• **Records shown**
------------------------------------
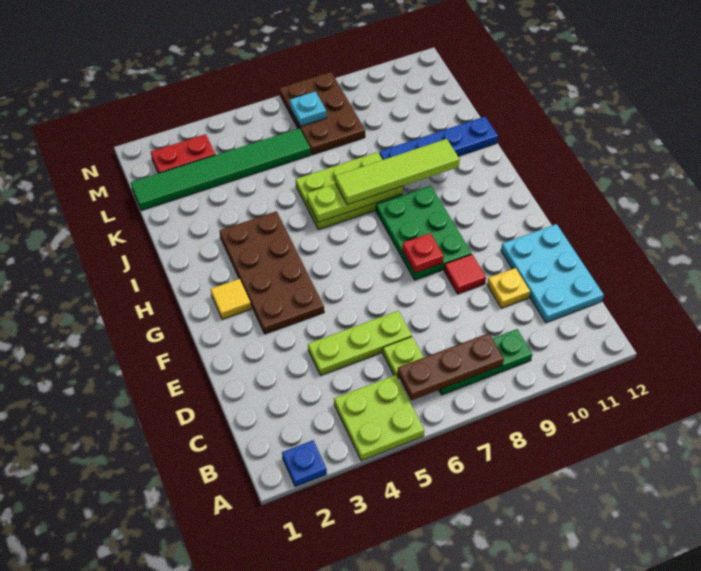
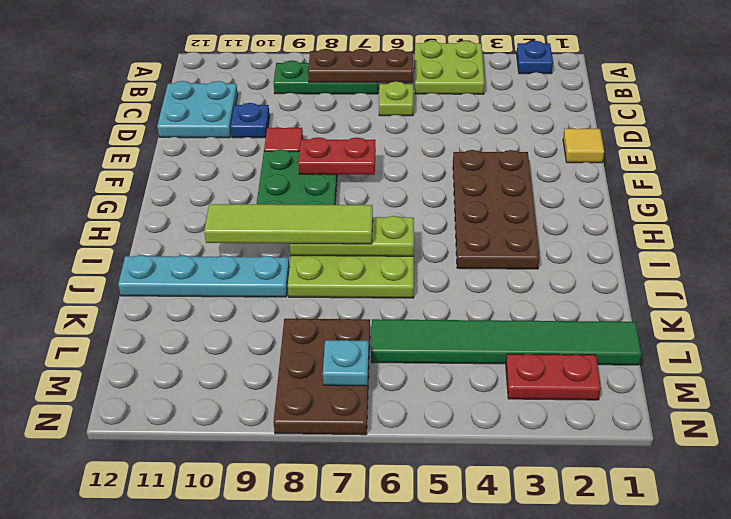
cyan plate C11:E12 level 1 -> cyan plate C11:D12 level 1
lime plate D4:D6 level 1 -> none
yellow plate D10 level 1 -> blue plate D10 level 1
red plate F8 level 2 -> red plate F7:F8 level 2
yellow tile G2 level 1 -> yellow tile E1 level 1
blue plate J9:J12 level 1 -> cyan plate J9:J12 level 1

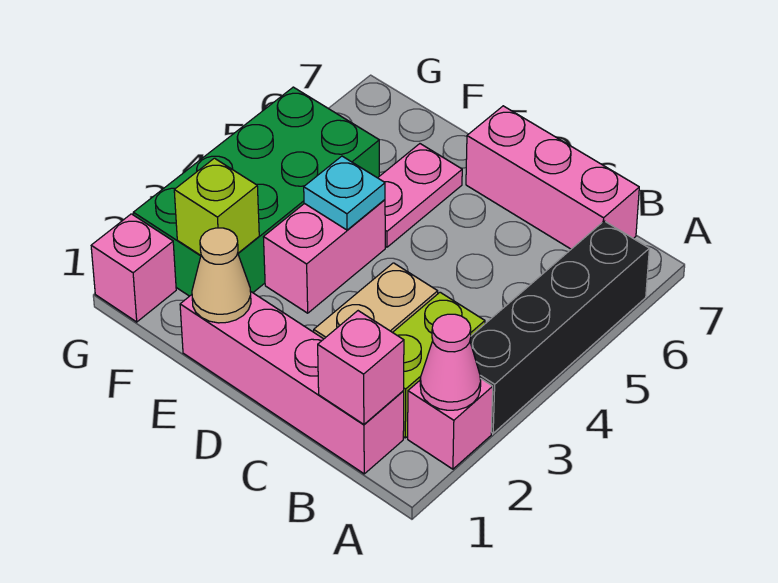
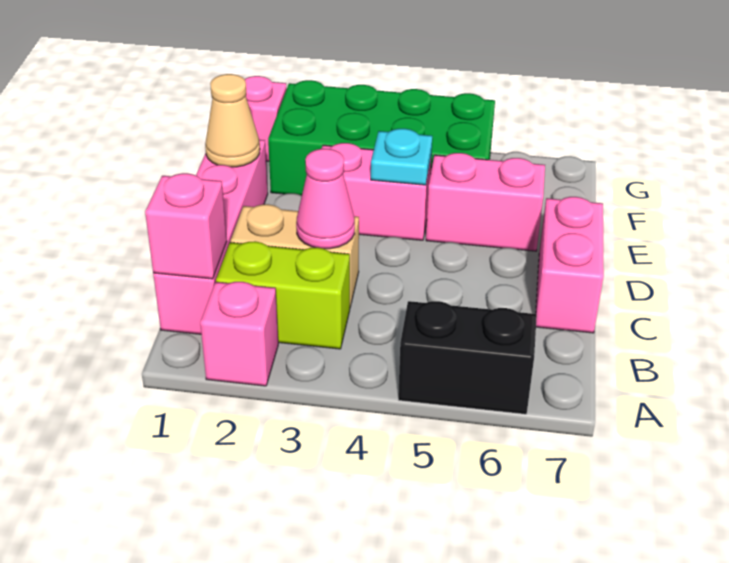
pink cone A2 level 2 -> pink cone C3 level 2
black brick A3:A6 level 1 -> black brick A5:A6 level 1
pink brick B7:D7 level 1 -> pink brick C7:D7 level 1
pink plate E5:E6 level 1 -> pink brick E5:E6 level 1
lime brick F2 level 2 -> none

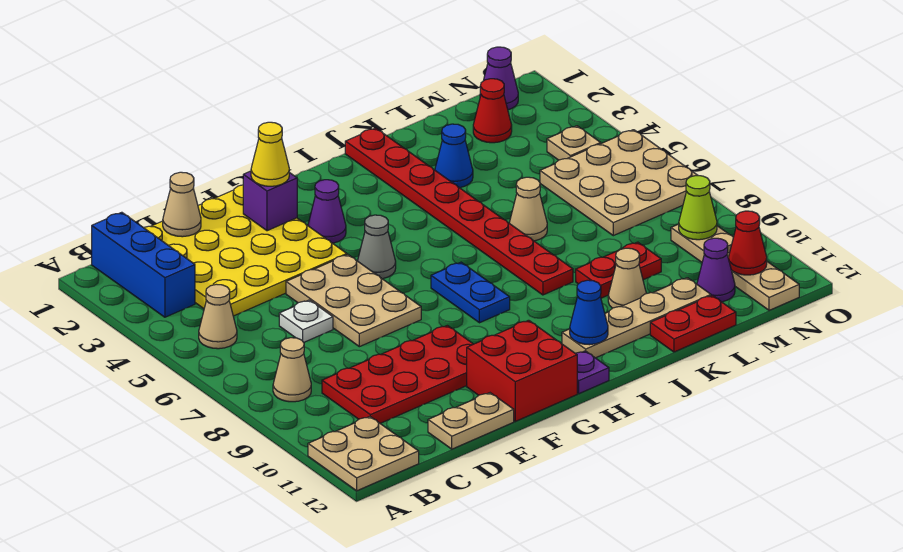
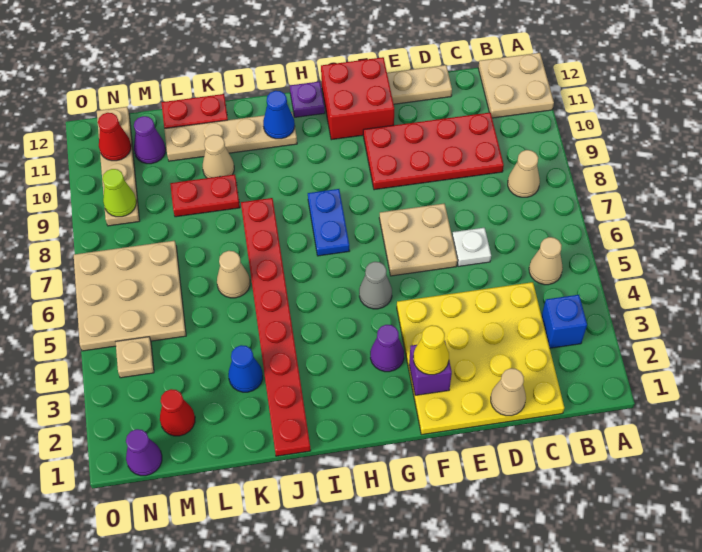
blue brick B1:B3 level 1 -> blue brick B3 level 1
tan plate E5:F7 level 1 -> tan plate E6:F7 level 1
------------------------------------
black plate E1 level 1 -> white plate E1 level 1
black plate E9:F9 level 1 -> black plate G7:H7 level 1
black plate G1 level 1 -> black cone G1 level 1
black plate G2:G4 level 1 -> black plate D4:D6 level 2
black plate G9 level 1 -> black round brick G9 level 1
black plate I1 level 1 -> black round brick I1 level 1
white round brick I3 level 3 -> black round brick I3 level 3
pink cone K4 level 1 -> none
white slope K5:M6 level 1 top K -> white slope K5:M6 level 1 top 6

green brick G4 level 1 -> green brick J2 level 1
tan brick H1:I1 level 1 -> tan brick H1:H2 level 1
------------------------------------
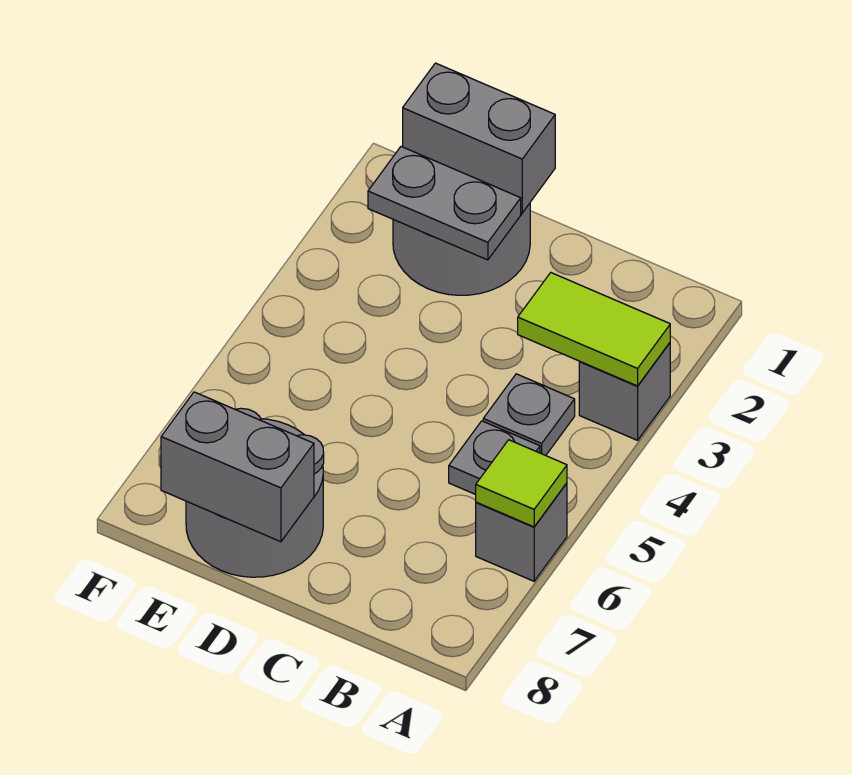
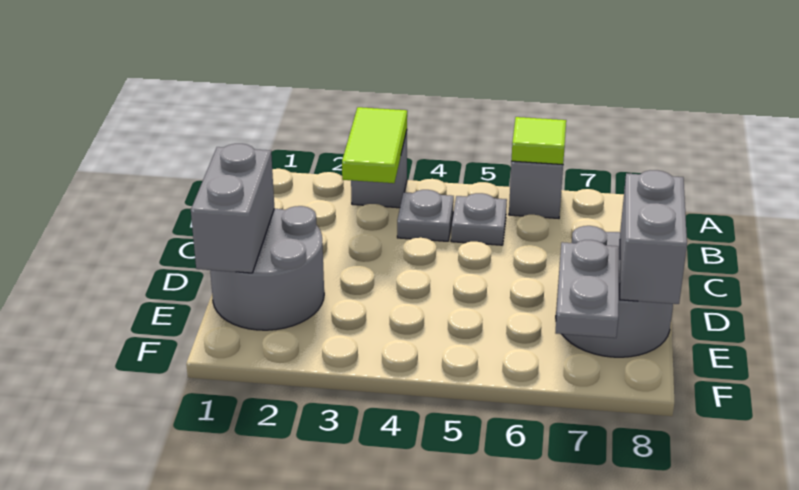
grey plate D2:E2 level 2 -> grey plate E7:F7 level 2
------------------------------------
• **Problem description**
Among the records above, a stretch begins at the line containing "white round brick" and ends at the line containing "tan brick H1:I1". Restate that stretch word for word, and nothing else.

• **Response area**
white round brick I3 level 3 -> black round brick I3 level 3
pink cone K4 level 1 -> none
white slope K5:M6 level 1 top K -> white slope K5:M6 level 1 top 6

green brick G4 level 1 -> green brick J2 level 1
tan brick H1:I1 level 1 -> tan brick H1:H2 level 1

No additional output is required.